▶ Data below
=-=-=
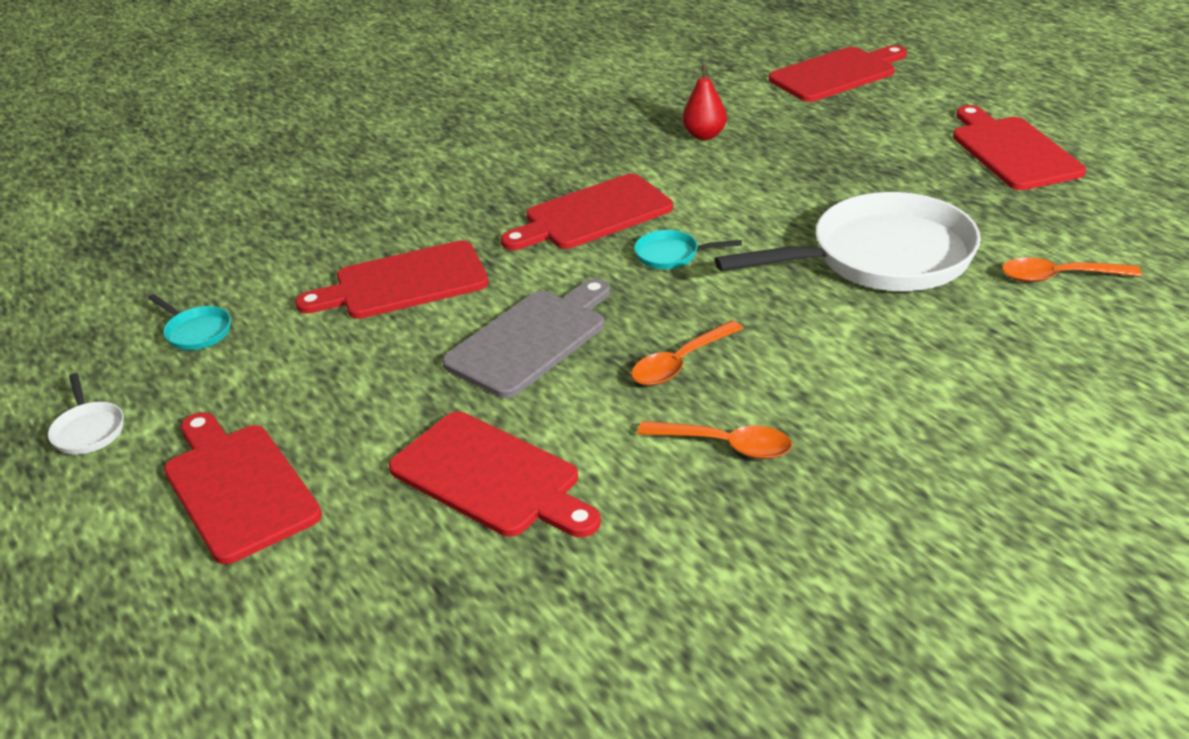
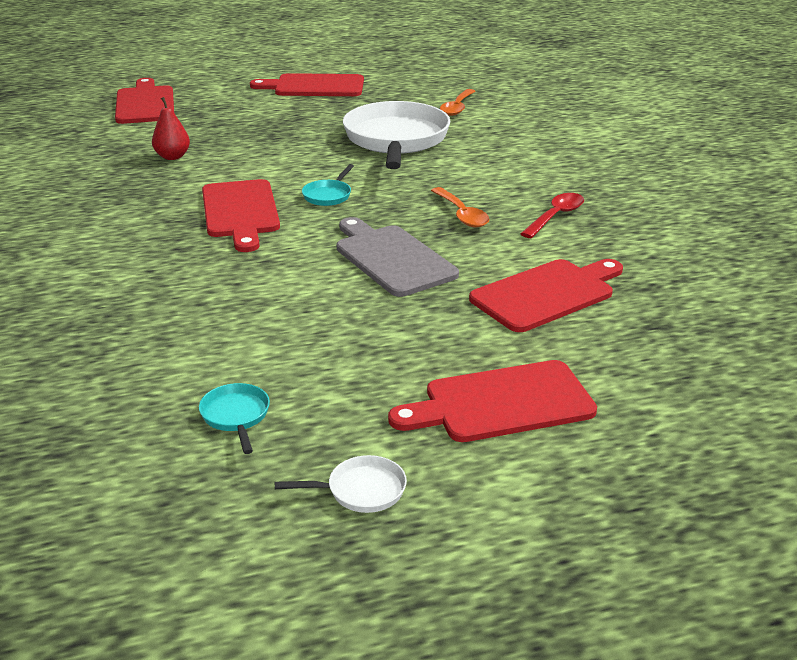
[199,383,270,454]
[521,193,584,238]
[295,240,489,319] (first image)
=-=-=
▶ Task
Omit the pictures, then give all the lines above again exactly.

▶ Output
[199,383,270,454]
[521,193,584,238]
[295,240,489,319] (first image)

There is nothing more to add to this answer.